Segment Open
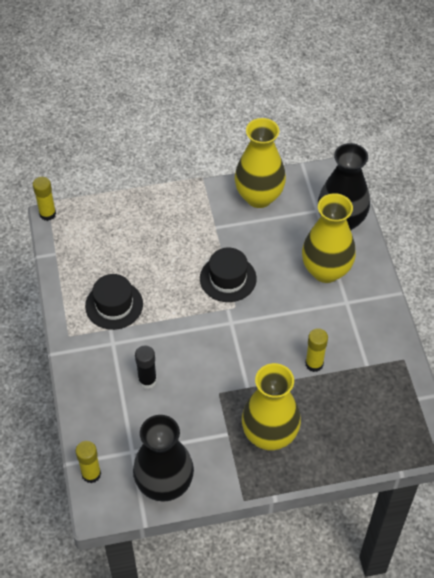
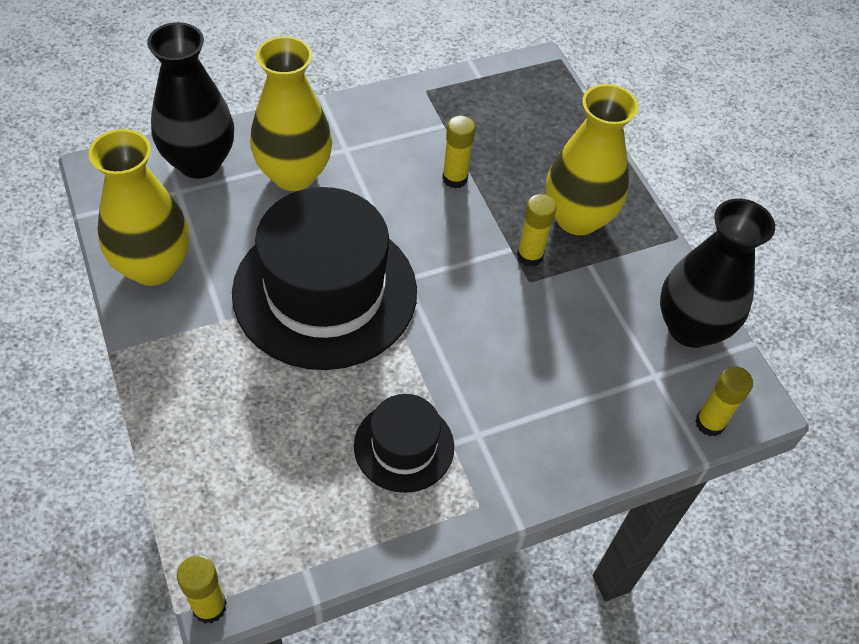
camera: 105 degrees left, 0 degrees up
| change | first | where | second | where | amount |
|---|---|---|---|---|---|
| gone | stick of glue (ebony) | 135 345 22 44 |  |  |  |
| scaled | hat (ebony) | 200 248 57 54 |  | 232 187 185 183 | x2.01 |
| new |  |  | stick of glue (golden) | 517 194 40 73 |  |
Segment Closed
=== Task objective ===
Among the entries above, how many lines include the word "ebony"? Reply with the number only.

=== Solved exercise ===
2